→ **Task**: Set down exactly the lines below between the line holding "camera: 30 degrees left, 10 degrees down" and the line holding "(601, 440) = (638, 306): orange", inclusive; no other line belongs in the answer.

→ **Supplied material**:
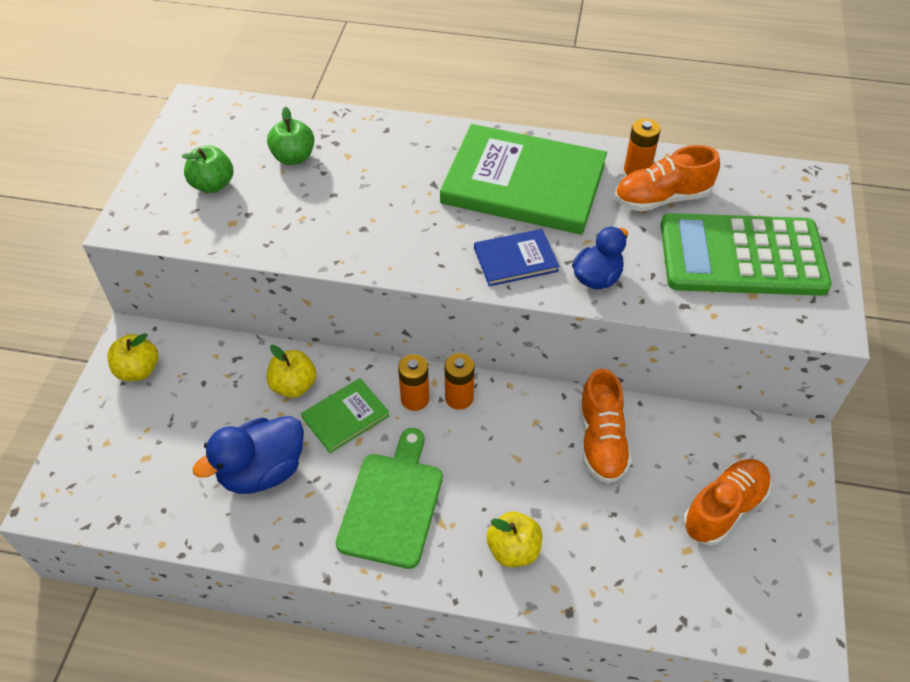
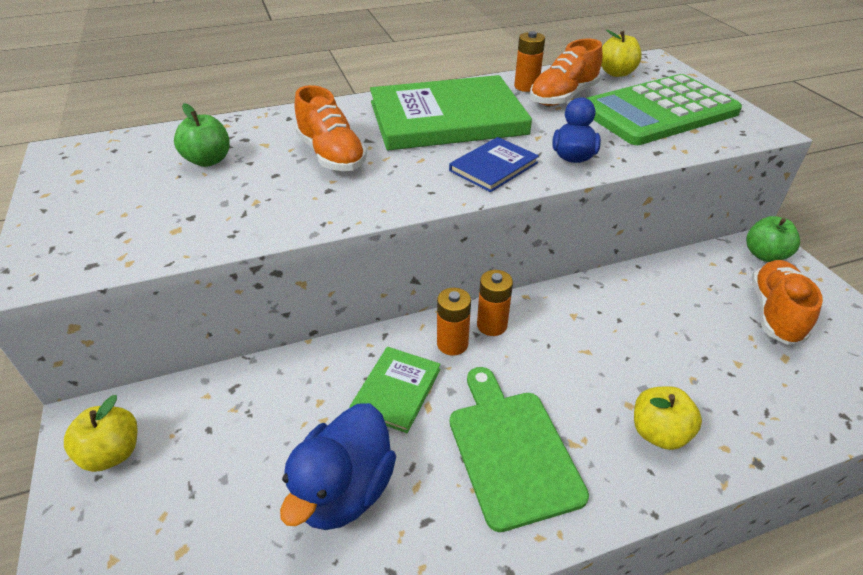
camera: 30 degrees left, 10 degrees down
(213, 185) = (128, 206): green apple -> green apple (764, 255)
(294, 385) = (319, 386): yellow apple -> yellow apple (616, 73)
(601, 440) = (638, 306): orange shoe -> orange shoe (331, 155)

...

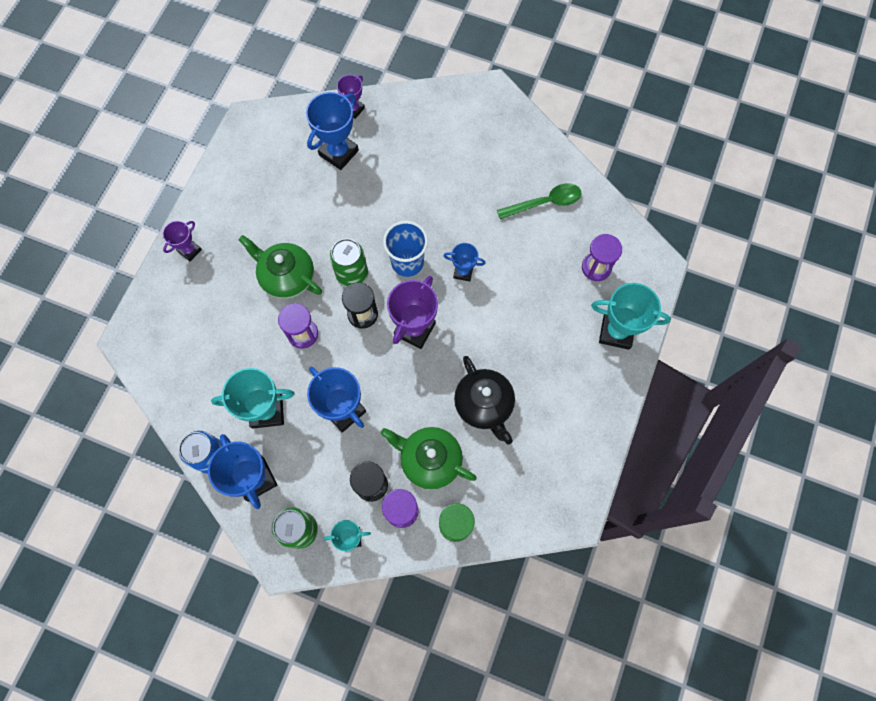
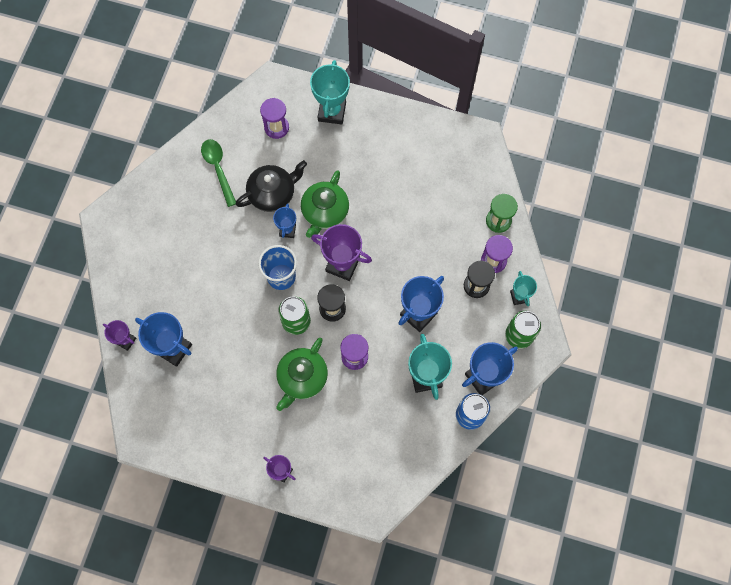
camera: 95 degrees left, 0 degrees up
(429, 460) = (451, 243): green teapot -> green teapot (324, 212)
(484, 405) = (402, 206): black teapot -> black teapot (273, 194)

→ **Result**:
camera: 30 degrees left, 10 degrees down
(213, 185) = (128, 206): green apple -> green apple (764, 255)
(294, 385) = (319, 386): yellow apple -> yellow apple (616, 73)
(601, 440) = (638, 306): orange shoe -> orange shoe (331, 155)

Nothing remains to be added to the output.